EXERCISE INSTRUCTIONS: Repeat verbatim, and only, the lines of the data below, beginning at the line that contains "(546, 252) = (776, 408): none -> green rocket" and stopping after the line that contains "(225, 118) = (558, 161): brown".

START INPUT

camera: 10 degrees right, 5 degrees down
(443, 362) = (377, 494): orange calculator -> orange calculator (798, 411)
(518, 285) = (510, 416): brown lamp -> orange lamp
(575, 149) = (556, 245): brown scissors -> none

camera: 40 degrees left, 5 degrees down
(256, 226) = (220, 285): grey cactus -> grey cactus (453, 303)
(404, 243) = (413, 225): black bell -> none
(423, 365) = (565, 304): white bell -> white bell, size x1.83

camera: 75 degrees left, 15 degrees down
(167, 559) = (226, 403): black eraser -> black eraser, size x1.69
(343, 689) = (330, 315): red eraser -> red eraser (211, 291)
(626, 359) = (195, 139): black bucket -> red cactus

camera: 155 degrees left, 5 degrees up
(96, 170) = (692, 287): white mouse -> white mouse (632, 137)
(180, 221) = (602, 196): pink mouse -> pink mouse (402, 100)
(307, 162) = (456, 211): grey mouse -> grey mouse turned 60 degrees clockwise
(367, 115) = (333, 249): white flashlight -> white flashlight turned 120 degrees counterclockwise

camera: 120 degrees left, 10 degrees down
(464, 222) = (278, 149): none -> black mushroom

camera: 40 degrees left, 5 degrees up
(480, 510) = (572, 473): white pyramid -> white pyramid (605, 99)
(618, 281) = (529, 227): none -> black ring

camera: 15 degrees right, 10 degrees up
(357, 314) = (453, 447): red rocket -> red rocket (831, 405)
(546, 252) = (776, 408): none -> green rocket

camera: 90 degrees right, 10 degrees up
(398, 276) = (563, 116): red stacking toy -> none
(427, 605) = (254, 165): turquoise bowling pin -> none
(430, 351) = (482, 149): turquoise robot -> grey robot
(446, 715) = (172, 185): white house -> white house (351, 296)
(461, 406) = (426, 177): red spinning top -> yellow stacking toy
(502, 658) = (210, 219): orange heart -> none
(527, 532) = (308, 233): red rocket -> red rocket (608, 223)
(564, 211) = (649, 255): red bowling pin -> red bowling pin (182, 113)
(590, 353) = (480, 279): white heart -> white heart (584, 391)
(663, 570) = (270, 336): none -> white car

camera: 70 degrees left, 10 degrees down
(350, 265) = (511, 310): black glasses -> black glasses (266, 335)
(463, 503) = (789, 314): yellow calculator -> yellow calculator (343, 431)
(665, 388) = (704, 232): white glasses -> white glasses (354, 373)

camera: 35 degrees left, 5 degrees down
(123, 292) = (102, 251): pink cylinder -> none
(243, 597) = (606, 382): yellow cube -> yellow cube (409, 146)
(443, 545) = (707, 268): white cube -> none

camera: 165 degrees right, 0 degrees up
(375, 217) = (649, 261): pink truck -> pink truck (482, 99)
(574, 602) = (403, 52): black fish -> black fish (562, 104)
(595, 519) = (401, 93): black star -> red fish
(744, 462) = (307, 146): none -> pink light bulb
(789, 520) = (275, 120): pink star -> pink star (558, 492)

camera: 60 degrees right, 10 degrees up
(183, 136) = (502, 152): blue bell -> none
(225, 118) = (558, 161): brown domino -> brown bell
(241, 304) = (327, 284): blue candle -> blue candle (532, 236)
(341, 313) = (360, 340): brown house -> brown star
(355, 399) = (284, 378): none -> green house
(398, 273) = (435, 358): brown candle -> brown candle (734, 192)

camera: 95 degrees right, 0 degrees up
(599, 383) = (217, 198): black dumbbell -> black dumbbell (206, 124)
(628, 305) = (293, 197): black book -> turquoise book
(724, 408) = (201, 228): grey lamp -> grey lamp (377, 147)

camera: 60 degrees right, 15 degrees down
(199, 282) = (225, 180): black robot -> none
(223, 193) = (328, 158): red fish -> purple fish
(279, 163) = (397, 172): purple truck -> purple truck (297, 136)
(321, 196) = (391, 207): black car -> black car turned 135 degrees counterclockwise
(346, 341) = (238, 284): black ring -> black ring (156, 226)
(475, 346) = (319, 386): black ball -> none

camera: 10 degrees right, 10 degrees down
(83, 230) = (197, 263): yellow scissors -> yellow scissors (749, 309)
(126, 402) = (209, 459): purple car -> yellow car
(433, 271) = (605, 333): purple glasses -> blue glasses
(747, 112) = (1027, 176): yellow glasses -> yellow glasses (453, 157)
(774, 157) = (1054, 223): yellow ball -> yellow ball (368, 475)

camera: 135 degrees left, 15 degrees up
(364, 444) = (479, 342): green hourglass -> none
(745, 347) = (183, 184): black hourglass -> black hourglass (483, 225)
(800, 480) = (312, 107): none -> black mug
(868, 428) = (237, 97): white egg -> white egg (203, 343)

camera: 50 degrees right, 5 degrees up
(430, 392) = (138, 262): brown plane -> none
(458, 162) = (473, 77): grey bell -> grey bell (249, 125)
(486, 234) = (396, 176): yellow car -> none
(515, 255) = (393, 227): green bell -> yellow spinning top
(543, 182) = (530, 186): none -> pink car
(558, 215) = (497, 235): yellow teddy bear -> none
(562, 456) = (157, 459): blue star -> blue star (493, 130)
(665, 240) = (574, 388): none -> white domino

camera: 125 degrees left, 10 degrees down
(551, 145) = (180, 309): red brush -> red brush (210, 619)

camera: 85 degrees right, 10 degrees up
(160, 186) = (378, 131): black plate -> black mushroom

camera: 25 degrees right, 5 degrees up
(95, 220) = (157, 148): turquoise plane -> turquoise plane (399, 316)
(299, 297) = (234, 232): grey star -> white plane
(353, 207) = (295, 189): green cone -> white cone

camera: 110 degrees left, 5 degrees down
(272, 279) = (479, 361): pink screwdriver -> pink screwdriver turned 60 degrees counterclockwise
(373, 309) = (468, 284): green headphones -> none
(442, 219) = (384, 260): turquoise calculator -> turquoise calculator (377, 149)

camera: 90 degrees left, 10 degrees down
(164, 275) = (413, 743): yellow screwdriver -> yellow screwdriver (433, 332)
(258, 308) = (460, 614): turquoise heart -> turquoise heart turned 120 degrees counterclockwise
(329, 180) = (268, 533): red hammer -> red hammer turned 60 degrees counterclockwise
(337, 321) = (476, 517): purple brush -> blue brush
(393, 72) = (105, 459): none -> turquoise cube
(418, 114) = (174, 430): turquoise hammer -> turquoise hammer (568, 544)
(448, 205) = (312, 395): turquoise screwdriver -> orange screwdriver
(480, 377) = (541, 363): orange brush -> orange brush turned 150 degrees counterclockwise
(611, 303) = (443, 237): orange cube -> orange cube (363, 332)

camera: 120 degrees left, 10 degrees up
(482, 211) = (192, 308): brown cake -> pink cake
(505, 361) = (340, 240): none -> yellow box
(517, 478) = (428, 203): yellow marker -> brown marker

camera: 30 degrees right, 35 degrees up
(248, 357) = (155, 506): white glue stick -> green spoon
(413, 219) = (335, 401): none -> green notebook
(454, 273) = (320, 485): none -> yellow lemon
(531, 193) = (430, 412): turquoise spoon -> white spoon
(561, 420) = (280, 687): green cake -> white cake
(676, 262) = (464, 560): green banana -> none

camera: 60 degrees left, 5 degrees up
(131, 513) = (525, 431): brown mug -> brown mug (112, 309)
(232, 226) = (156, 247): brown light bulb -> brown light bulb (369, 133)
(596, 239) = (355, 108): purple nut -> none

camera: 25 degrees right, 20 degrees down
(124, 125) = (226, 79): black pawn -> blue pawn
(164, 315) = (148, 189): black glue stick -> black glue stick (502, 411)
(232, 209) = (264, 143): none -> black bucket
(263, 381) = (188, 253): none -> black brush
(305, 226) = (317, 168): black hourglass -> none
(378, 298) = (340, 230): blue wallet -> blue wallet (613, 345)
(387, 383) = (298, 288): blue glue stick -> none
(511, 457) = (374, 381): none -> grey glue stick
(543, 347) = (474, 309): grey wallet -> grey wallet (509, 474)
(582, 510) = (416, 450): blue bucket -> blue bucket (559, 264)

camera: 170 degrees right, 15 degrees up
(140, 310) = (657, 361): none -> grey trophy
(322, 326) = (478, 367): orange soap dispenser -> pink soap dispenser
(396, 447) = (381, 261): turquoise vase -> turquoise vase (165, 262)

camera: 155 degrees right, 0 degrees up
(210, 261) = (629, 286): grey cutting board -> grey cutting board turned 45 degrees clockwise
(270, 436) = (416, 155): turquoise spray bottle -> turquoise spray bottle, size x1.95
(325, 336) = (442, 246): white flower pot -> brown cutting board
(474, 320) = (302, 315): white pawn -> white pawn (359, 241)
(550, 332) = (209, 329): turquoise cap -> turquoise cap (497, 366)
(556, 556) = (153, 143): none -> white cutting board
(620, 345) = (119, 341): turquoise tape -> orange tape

END INPUT

OUTPUT OF THE TASK:
(546, 252) = (776, 408): none -> green rocket

camera: 90 degrees right, 10 degrees up
(398, 276) = (563, 116): red stacking toy -> none
(427, 605) = (254, 165): turquoise bowling pin -> none
(430, 351) = (482, 149): turquoise robot -> grey robot
(446, 715) = (172, 185): white house -> white house (351, 296)
(461, 406) = (426, 177): red spinning top -> yellow stacking toy
(502, 658) = (210, 219): orange heart -> none
(527, 532) = (308, 233): red rocket -> red rocket (608, 223)
(564, 211) = (649, 255): red bowling pin -> red bowling pin (182, 113)
(590, 353) = (480, 279): white heart -> white heart (584, 391)
(663, 570) = (270, 336): none -> white car

camera: 70 degrees left, 10 degrees down
(350, 265) = (511, 310): black glasses -> black glasses (266, 335)
(463, 503) = (789, 314): yellow calculator -> yellow calculator (343, 431)
(665, 388) = (704, 232): white glasses -> white glasses (354, 373)

camera: 35 degrees left, 5 degrees down
(123, 292) = (102, 251): pink cylinder -> none
(243, 597) = (606, 382): yellow cube -> yellow cube (409, 146)
(443, 545) = (707, 268): white cube -> none

camera: 165 degrees right, 0 degrees up
(375, 217) = (649, 261): pink truck -> pink truck (482, 99)
(574, 602) = (403, 52): black fish -> black fish (562, 104)
(595, 519) = (401, 93): black star -> red fish
(744, 462) = (307, 146): none -> pink light bulb
(789, 520) = (275, 120): pink star -> pink star (558, 492)

camera: 60 degrees right, 10 degrees up
(183, 136) = (502, 152): blue bell -> none
(225, 118) = (558, 161): brown domino -> brown bell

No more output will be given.